Try it
Pull every line with the word "house" out of the entries below.

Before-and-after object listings
━━━━━━━━

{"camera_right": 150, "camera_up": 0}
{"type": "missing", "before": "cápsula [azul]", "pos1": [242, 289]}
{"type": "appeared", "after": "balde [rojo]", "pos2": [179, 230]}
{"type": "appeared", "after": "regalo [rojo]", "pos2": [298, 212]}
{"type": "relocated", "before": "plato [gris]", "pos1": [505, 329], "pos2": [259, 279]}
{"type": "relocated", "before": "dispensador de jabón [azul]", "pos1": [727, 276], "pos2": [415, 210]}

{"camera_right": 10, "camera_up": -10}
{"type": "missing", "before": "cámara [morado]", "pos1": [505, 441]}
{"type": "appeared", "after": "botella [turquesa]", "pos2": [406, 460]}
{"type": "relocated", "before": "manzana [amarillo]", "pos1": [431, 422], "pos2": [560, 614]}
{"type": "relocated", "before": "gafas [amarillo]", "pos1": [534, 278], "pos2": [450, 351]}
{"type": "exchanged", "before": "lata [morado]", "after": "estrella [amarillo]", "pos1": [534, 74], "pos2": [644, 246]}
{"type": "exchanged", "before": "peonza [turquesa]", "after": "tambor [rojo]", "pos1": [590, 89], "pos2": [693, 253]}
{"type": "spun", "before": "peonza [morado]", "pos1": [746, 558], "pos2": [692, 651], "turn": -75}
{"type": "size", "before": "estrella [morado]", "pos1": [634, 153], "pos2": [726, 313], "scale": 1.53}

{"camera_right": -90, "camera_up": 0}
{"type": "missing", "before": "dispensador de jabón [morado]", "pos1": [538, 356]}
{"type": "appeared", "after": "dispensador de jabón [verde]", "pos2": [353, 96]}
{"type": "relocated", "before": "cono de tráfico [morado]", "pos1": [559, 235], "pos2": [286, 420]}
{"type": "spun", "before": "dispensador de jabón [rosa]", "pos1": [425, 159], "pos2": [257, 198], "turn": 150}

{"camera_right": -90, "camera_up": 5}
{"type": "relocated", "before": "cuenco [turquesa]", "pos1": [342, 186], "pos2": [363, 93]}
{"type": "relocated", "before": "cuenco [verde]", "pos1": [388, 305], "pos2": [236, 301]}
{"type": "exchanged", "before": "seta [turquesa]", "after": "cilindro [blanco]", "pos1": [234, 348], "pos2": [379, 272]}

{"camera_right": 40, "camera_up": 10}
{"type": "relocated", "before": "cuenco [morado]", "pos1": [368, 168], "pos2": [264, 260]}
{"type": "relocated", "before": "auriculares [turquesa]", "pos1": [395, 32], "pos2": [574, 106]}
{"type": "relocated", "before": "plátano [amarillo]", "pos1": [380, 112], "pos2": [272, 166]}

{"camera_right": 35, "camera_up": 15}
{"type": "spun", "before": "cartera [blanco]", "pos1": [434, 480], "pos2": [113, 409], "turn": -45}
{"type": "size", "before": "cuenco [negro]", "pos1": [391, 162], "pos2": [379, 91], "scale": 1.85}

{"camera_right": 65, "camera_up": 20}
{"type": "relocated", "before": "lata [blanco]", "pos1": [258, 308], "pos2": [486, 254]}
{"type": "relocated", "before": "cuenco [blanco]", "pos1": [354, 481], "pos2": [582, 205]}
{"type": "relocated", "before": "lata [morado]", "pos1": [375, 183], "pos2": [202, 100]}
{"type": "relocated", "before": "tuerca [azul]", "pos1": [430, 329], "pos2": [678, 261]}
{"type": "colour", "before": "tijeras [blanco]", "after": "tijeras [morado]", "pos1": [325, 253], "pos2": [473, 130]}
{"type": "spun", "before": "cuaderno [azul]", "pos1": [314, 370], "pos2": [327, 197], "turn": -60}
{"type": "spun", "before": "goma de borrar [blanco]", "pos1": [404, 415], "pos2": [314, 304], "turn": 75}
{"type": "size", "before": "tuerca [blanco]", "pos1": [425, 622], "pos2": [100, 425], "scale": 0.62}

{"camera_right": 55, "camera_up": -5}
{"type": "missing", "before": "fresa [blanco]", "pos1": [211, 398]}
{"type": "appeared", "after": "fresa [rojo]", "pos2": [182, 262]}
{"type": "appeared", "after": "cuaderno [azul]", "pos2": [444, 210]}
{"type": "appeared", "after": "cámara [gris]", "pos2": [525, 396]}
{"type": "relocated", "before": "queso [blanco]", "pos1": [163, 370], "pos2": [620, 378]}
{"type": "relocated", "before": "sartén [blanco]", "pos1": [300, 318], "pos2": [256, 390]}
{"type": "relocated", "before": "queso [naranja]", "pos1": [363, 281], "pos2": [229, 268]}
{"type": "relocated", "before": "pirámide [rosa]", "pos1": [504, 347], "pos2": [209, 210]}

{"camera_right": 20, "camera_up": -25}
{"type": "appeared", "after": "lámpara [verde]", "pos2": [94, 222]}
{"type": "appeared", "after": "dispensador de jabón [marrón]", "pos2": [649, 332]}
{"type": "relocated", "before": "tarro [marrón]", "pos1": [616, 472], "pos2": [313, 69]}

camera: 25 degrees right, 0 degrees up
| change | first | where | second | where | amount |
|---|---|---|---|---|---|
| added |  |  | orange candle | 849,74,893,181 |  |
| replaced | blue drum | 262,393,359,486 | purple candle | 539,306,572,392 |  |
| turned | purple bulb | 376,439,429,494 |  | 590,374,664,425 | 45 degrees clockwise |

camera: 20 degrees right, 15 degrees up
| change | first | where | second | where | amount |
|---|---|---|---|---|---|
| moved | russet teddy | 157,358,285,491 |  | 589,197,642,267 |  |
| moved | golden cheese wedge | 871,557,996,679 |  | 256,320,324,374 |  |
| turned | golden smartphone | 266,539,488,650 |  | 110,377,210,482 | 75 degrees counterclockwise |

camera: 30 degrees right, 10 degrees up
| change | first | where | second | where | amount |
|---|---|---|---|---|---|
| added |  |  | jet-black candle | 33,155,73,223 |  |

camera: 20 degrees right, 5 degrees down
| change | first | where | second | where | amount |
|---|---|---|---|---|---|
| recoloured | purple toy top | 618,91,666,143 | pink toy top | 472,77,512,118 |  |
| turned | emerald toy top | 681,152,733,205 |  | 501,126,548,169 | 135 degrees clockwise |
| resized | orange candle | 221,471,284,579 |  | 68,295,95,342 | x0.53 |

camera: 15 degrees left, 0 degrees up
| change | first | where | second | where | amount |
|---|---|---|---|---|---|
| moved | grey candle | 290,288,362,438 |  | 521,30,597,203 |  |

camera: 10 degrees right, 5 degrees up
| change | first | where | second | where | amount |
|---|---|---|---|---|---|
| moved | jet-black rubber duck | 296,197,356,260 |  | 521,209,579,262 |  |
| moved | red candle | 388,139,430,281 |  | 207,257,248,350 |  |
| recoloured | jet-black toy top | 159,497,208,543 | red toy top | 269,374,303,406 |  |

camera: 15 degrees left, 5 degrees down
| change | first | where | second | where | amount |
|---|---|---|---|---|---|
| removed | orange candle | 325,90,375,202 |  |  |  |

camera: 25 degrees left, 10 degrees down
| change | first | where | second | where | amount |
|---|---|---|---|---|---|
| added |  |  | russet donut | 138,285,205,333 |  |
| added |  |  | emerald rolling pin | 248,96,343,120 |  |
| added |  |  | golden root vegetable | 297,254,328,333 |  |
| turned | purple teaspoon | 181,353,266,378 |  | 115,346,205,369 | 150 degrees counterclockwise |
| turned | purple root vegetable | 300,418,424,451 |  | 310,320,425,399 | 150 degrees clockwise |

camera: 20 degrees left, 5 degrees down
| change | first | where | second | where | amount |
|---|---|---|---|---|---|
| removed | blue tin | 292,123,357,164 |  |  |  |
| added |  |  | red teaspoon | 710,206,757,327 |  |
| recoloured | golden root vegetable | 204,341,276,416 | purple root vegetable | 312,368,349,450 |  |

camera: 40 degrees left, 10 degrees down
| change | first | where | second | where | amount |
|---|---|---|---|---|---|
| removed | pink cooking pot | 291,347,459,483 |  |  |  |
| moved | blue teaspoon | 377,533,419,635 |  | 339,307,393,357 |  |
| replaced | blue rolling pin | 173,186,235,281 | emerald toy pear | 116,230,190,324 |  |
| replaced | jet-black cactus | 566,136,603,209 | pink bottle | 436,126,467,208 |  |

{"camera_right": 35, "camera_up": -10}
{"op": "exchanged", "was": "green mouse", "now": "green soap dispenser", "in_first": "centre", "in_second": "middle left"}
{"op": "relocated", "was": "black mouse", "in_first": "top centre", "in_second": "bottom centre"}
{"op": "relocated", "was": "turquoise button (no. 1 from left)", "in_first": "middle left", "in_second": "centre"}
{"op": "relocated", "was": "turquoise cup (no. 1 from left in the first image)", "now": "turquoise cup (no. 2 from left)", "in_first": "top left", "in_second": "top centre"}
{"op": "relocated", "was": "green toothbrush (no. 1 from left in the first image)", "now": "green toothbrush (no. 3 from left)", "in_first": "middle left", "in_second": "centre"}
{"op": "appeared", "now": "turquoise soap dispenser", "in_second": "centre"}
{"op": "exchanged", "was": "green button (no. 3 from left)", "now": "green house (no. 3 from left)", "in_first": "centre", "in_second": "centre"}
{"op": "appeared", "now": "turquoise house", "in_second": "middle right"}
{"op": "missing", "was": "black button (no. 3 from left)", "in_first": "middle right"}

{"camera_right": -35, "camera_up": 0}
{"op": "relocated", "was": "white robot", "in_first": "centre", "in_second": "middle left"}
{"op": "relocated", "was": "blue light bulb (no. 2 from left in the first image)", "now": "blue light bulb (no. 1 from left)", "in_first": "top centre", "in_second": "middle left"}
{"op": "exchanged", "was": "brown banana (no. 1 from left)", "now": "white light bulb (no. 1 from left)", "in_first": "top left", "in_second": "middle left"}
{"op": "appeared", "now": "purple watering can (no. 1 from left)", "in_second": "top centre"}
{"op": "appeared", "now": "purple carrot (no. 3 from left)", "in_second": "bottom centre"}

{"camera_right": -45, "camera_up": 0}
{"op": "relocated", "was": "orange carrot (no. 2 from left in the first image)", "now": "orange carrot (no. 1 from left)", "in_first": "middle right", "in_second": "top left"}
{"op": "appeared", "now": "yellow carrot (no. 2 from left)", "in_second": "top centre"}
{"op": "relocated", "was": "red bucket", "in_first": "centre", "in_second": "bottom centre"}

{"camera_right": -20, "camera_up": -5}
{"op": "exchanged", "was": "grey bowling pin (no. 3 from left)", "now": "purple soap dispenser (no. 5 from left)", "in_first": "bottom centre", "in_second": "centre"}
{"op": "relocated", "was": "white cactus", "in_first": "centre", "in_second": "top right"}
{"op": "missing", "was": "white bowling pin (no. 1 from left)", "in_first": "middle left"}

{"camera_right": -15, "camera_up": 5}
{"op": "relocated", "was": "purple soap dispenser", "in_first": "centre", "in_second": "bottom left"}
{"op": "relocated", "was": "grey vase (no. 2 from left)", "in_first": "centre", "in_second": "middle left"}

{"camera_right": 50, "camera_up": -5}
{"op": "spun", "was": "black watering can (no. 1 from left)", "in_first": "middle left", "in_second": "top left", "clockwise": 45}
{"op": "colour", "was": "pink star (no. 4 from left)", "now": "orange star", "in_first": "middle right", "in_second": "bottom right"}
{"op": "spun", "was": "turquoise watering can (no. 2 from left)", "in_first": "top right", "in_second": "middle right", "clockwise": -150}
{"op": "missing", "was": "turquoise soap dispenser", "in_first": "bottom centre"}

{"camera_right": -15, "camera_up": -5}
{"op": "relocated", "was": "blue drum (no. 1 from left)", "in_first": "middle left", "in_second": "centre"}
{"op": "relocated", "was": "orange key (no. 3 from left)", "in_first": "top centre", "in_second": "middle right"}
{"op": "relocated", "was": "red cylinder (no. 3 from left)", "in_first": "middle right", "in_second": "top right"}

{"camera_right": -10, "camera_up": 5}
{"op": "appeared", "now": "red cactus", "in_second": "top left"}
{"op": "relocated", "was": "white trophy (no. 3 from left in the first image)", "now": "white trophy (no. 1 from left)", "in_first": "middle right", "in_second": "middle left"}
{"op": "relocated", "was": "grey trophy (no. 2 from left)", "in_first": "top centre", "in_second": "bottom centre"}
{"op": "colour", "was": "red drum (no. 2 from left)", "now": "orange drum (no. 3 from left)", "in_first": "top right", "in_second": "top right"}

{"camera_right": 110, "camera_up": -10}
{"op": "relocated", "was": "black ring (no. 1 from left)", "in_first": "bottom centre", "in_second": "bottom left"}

━━━━━━━━

Answer below
{"op": "exchanged", "was": "green button (no. 3 from left)", "now": "green house (no. 3 from left)", "in_first": "centre", "in_second": "centre"}
{"op": "appeared", "now": "turquoise house", "in_second": "middle right"}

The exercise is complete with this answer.